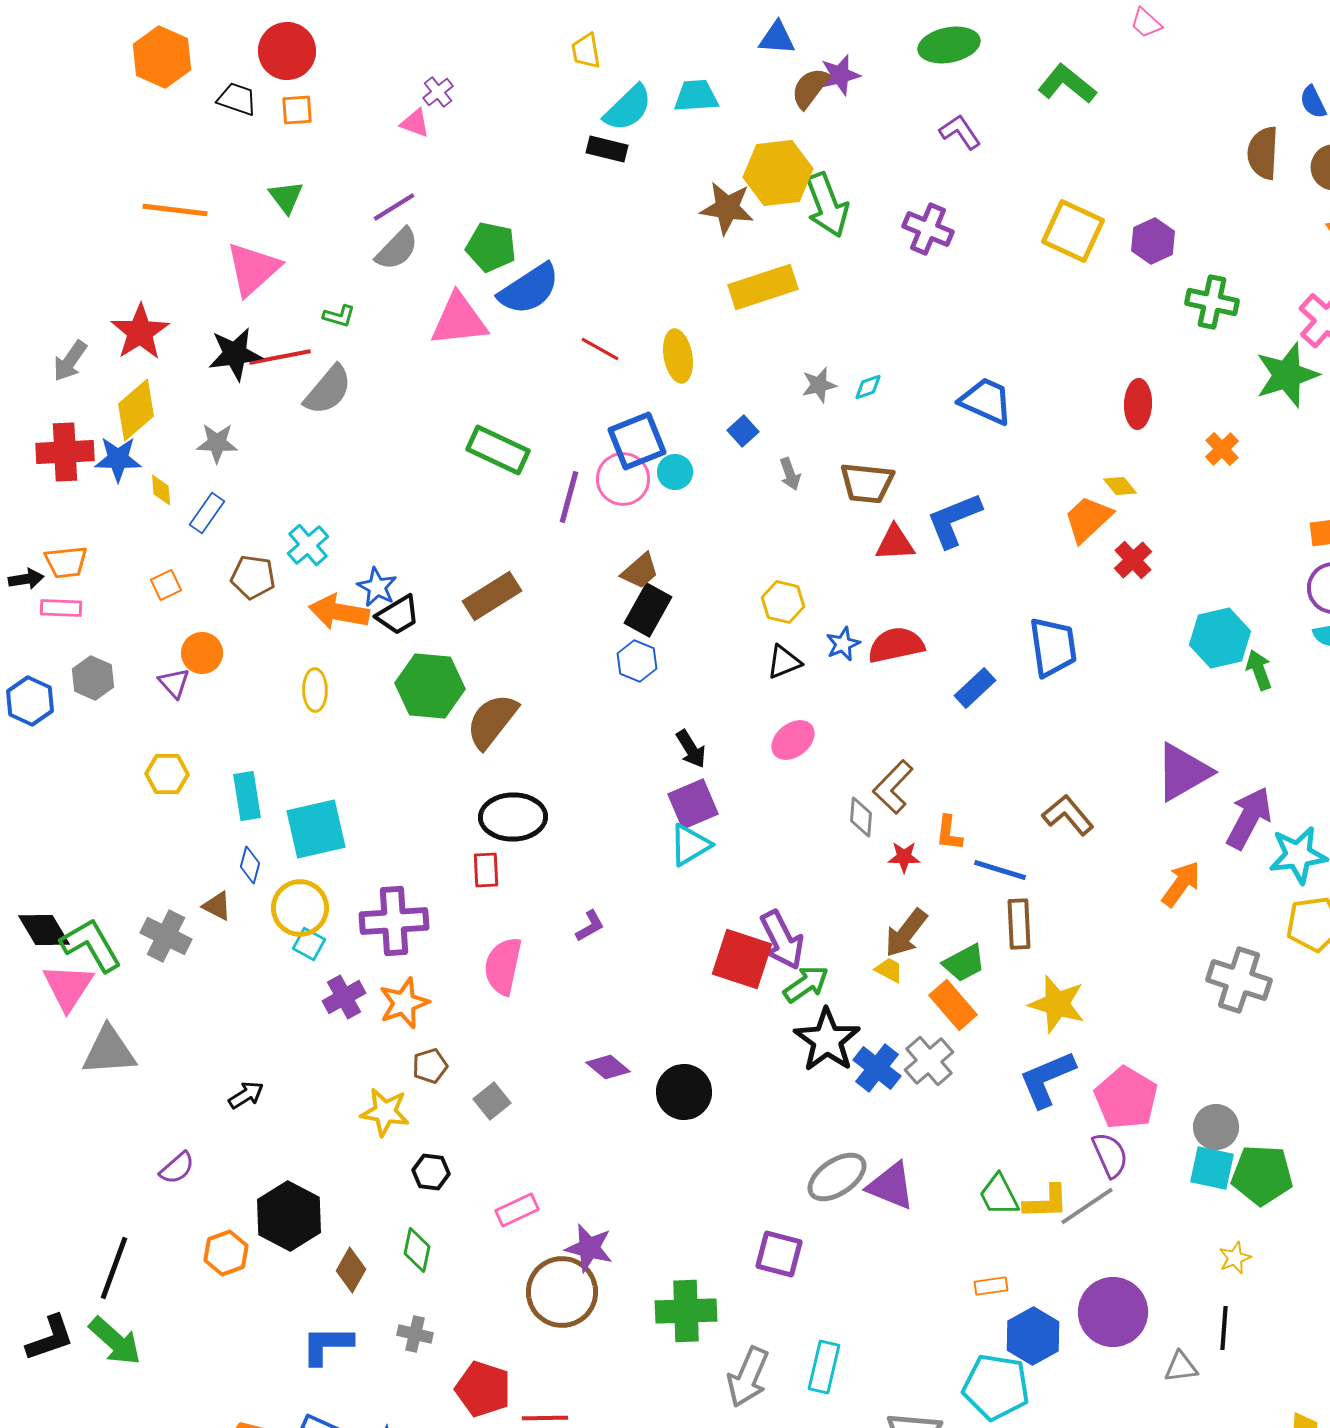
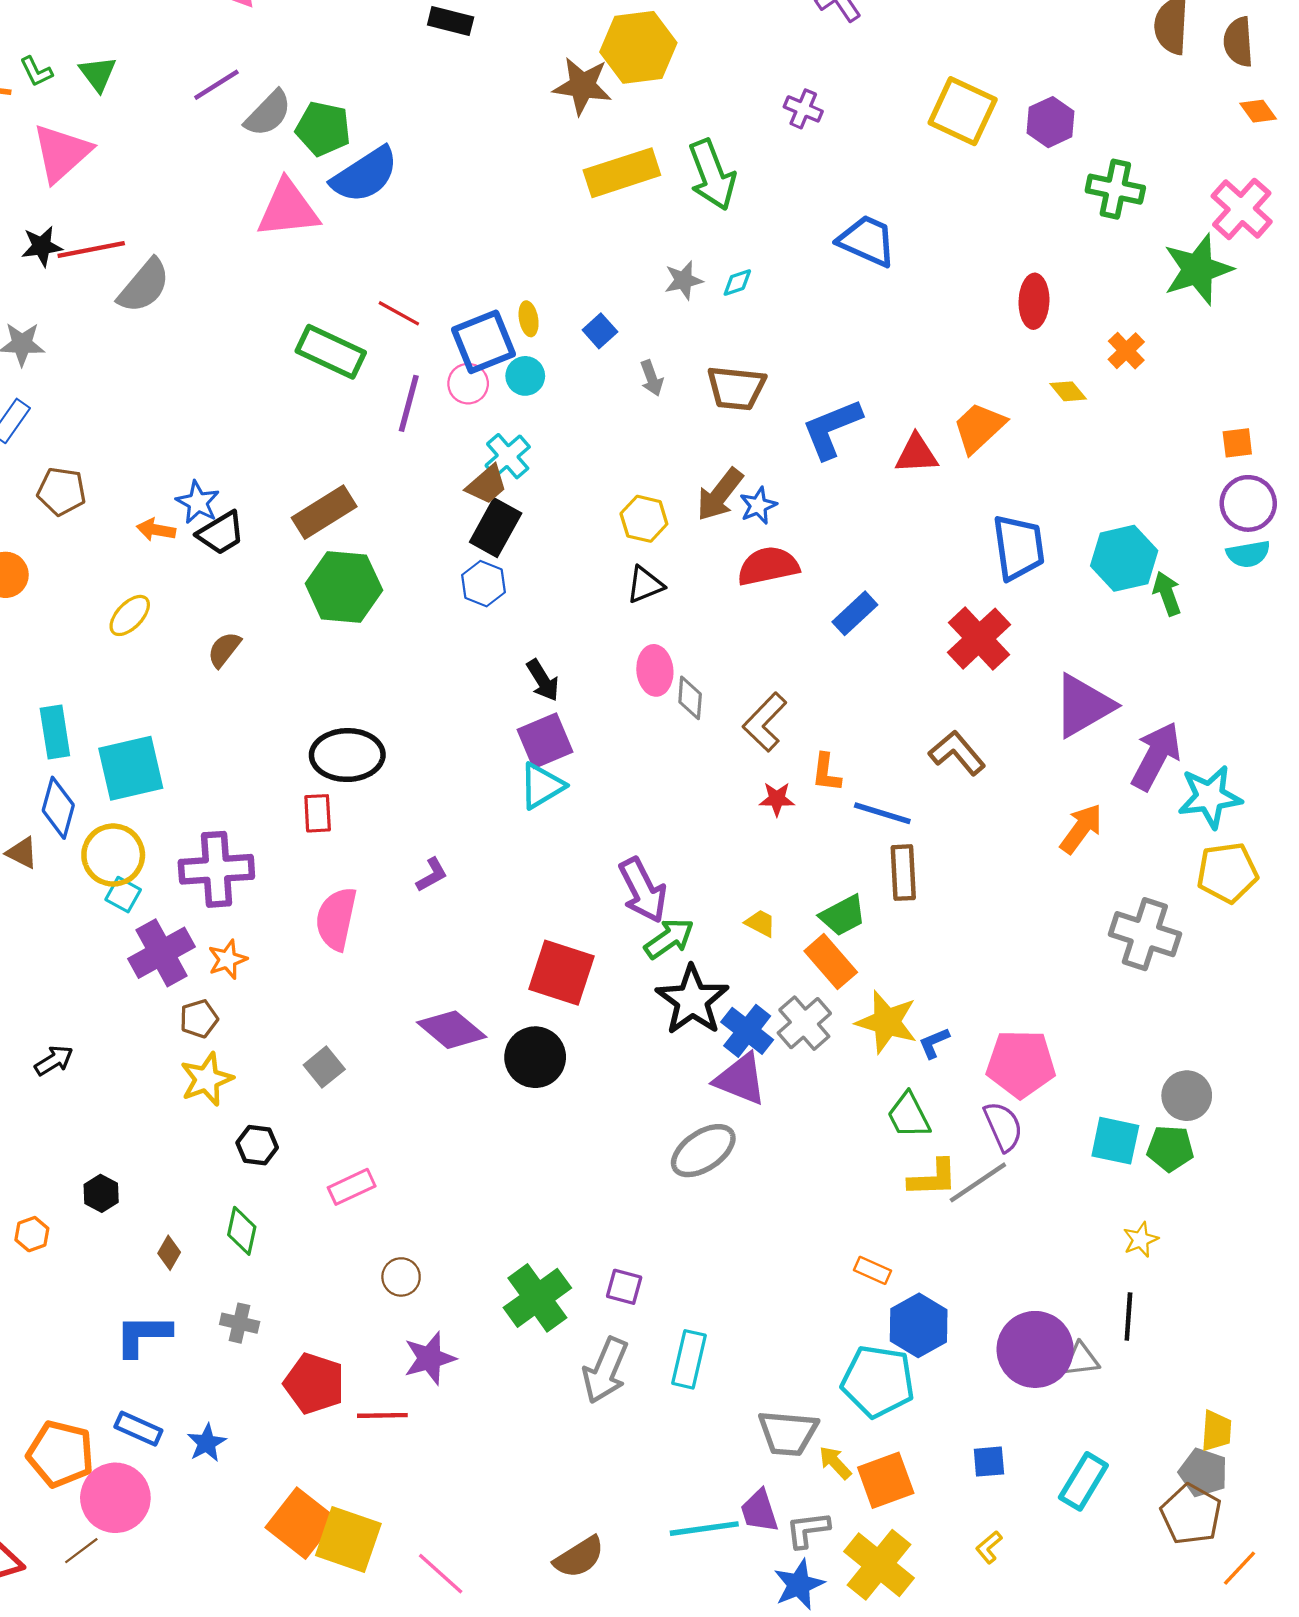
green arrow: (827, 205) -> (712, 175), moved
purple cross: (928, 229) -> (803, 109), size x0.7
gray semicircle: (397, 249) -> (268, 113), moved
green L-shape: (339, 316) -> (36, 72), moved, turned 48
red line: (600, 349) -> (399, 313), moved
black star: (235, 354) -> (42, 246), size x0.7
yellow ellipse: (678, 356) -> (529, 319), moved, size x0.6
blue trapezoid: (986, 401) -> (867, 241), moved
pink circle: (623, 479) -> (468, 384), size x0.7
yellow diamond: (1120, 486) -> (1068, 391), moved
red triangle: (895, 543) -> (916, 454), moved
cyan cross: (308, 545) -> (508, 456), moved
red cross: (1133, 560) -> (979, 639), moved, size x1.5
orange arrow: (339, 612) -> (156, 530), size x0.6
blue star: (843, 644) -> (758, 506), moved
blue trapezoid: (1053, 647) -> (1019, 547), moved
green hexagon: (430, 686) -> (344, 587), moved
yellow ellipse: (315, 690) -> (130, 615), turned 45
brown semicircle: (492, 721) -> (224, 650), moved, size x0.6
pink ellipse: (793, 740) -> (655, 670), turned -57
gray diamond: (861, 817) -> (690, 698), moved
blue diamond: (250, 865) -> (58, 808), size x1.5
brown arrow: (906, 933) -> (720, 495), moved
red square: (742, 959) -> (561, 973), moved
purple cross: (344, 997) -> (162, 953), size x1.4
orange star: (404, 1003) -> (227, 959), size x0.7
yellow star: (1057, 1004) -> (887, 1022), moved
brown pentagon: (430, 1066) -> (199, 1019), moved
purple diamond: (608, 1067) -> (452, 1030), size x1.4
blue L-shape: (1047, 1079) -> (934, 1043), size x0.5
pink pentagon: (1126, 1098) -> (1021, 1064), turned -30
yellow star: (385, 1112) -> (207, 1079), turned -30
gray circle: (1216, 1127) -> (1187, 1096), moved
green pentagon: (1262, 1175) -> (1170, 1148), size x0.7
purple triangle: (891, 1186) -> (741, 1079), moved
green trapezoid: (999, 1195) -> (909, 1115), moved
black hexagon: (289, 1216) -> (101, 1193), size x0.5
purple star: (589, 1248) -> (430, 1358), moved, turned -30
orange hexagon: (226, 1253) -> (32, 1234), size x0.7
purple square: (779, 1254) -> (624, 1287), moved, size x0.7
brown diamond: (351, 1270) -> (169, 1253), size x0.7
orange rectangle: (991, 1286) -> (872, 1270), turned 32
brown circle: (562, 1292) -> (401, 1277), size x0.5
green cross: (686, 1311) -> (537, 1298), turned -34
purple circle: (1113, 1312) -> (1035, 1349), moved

▶ [YOUR GOAL]
Only the lines from the one bearing "brown circle: (562, 1292)" to the end of the material belong in the answer; set them down verbatim.

▶ [SOLVED PROBLEM]
brown circle: (562, 1292) -> (401, 1277), size x0.5
green cross: (686, 1311) -> (537, 1298), turned -34
purple circle: (1113, 1312) -> (1035, 1349), moved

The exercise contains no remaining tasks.